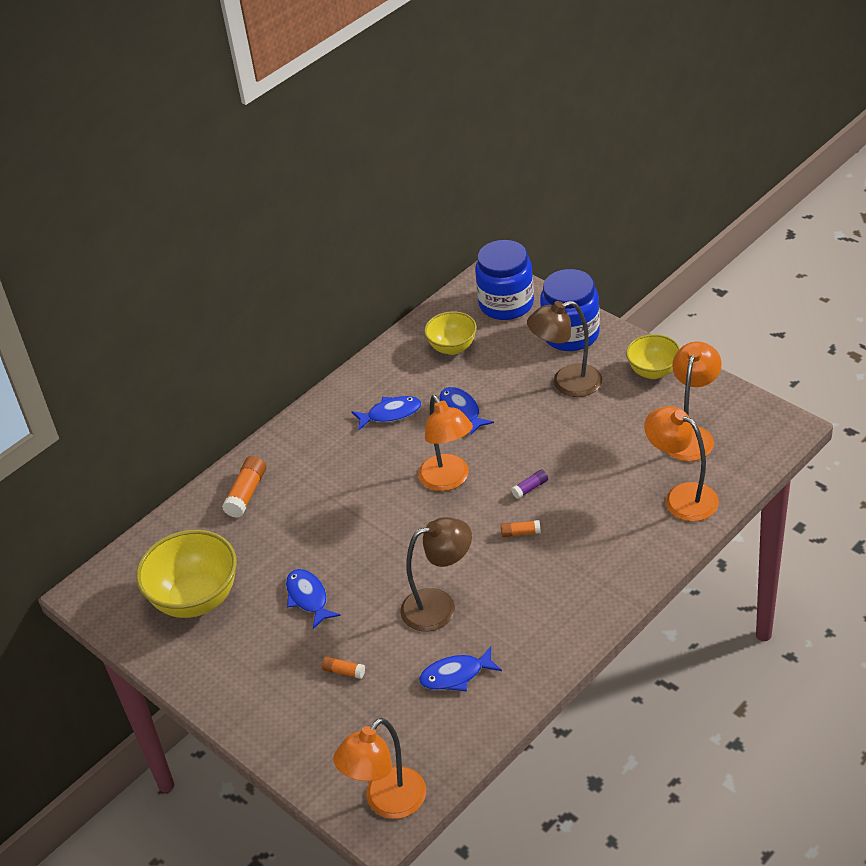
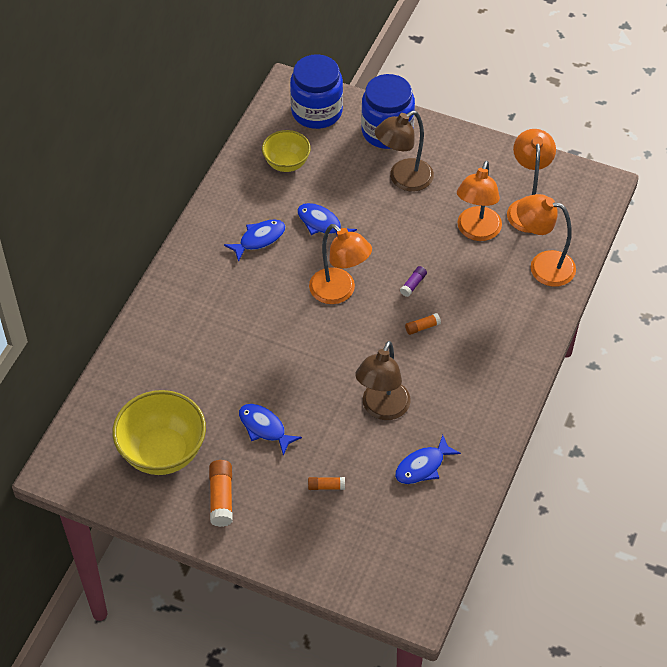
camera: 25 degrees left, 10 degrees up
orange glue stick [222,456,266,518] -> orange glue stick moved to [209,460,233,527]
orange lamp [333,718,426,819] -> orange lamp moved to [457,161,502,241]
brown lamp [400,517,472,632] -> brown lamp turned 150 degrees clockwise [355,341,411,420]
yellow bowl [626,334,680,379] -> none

********************

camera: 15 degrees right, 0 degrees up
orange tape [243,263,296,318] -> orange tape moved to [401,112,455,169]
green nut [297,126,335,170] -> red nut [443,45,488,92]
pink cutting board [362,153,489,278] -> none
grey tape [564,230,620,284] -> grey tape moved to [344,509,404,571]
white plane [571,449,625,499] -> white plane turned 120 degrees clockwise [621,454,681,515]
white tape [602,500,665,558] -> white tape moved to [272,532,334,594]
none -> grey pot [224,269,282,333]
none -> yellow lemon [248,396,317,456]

********************

→ **WHAT YOU HAVE TO DO**
Look through the material above and print exactly the lines from the one containing "orange tape [243,263,296,318]" to the one containing "none -> yellow lemon [248,396,317,456]", both included, and nothing more.

→ **EXERCISE SOLUTION**
orange tape [243,263,296,318] -> orange tape moved to [401,112,455,169]
green nut [297,126,335,170] -> red nut [443,45,488,92]
pink cutting board [362,153,489,278] -> none
grey tape [564,230,620,284] -> grey tape moved to [344,509,404,571]
white plane [571,449,625,499] -> white plane turned 120 degrees clockwise [621,454,681,515]
white tape [602,500,665,558] -> white tape moved to [272,532,334,594]
none -> grey pot [224,269,282,333]
none -> yellow lemon [248,396,317,456]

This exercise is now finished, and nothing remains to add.